* [TASK DIRECTIONS]
Within the records below, how many lines contain "brick"? The answer is that number alone.

*** INPUT RECORDS ***

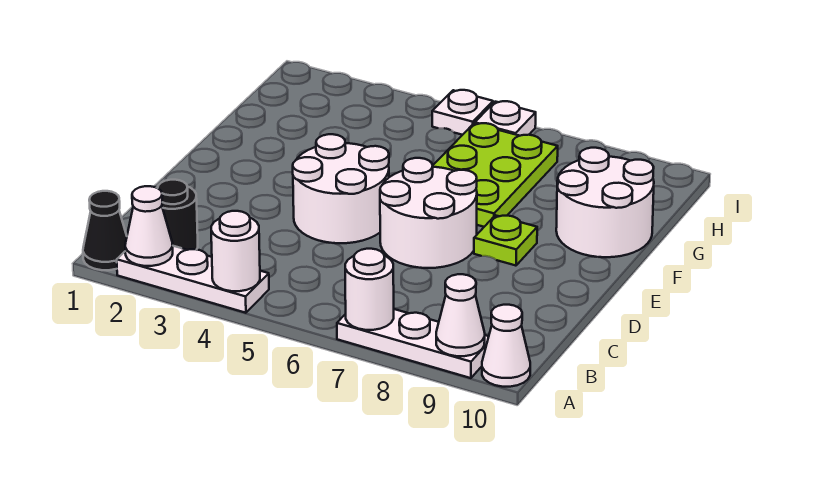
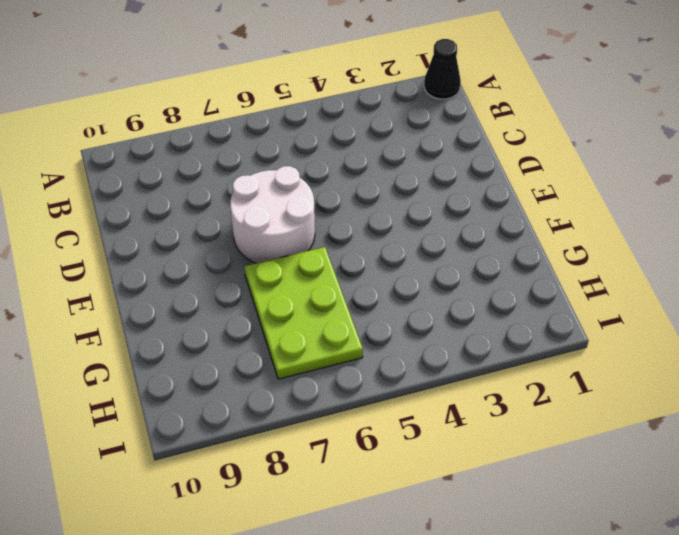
none -> white plate A2:A4 level 1
none -> white plate A7:A9 level 1
none -> white cone A10 level 1

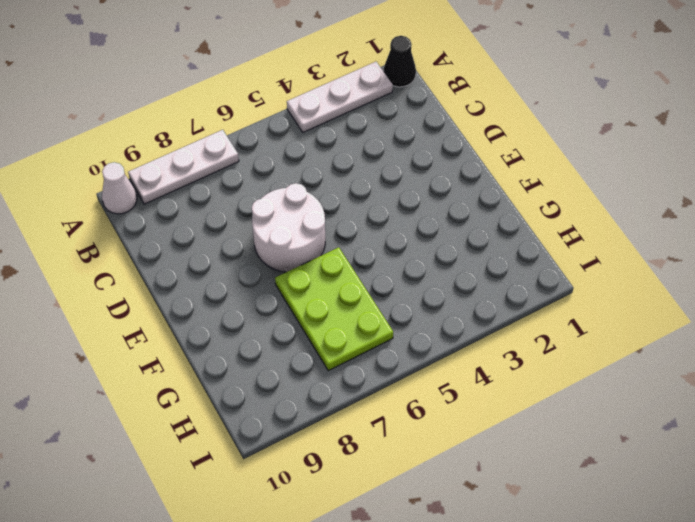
none -> black round brick B2 level 1
none -> white round brick D4:E5 level 1
none -> lime plate E8 level 1

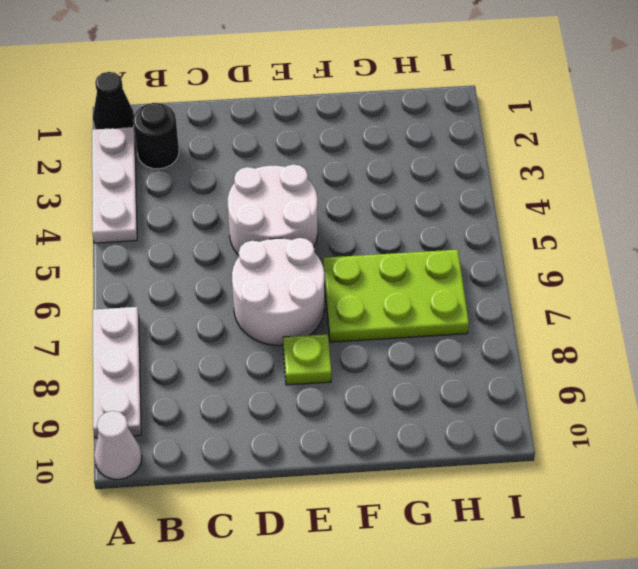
none -> white round brick F9:G10 level 1
none -> white plate I5 level 1
none -> white plate I6 level 1

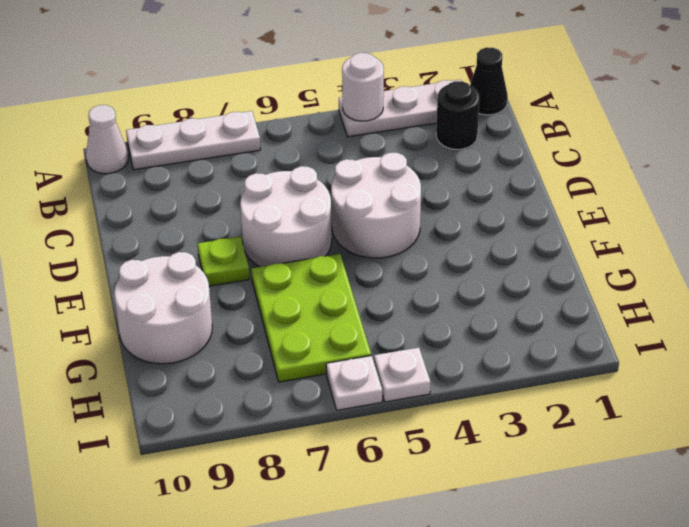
none -> white cone A2 level 2
none -> white round brick A7 level 2
none -> white cone A9 level 2

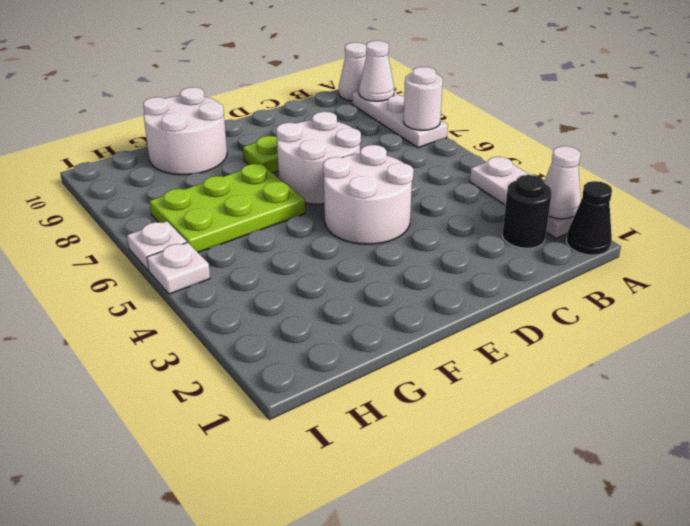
none -> white round brick A4 level 2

***

* [TASK RESPONSE]
5